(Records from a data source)
__________

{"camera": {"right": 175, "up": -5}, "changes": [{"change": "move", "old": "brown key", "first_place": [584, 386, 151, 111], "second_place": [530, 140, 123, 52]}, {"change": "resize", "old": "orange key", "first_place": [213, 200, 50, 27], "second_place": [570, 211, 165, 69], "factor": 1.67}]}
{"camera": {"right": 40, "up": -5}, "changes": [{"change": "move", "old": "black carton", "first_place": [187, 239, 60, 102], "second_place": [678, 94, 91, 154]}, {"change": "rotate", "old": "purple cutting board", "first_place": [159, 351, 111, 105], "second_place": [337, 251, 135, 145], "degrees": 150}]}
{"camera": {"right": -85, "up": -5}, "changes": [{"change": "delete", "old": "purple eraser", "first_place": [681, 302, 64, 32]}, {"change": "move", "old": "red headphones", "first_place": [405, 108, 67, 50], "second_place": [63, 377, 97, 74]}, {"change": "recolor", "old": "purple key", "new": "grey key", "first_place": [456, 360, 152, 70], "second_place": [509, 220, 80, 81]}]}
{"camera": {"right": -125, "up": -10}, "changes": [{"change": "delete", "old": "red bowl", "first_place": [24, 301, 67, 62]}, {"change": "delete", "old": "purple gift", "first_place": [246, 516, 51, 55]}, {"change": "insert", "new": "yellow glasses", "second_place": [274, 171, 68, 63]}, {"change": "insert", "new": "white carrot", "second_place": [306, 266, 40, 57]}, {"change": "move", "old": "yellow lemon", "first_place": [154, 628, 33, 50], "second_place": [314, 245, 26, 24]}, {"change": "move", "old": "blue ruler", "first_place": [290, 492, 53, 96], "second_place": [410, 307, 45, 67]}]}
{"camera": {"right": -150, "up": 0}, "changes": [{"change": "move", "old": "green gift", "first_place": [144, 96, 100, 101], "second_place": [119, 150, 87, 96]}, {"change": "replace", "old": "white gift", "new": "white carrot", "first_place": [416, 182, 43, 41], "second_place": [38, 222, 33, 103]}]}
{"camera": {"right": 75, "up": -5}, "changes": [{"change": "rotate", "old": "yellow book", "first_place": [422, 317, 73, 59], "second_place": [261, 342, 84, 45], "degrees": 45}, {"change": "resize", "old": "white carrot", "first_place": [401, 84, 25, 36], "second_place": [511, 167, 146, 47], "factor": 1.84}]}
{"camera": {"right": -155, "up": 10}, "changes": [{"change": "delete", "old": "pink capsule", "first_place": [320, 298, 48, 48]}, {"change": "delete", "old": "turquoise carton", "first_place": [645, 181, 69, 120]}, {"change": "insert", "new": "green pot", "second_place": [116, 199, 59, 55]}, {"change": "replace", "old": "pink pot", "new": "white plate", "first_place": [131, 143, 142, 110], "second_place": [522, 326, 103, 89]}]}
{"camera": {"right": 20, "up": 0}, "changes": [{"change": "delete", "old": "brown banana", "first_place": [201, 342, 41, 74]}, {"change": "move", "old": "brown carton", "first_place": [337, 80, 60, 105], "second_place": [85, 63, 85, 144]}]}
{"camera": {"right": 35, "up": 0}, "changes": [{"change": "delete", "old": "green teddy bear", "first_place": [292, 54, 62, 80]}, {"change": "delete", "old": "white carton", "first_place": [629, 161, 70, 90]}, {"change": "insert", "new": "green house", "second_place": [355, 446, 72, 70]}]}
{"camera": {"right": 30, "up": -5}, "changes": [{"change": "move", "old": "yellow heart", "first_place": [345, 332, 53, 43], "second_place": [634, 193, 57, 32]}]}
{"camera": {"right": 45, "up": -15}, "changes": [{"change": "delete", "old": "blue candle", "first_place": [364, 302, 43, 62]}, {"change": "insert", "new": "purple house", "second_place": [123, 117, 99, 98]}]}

__________

Pull out every line holding "green" from the records above, and copy it.

{"camera": {"right": -150, "up": 0}, "changes": [{"change": "move", "old": "green gift", "first_place": [144, 96, 100, 101], "second_place": [119, 150, 87, 96]}, {"change": "replace", "old": "white gift", "new": "white carrot", "first_place": [416, 182, 43, 41], "second_place": [38, 222, 33, 103]}]}
{"camera": {"right": -155, "up": 10}, "changes": [{"change": "delete", "old": "pink capsule", "first_place": [320, 298, 48, 48]}, {"change": "delete", "old": "turquoise carton", "first_place": [645, 181, 69, 120]}, {"change": "insert", "new": "green pot", "second_place": [116, 199, 59, 55]}, {"change": "replace", "old": "pink pot", "new": "white plate", "first_place": [131, 143, 142, 110], "second_place": [522, 326, 103, 89]}]}
{"camera": {"right": 35, "up": 0}, "changes": [{"change": "delete", "old": "green teddy bear", "first_place": [292, 54, 62, 80]}, {"change": "delete", "old": "white carton", "first_place": [629, 161, 70, 90]}, {"change": "insert", "new": "green house", "second_place": [355, 446, 72, 70]}]}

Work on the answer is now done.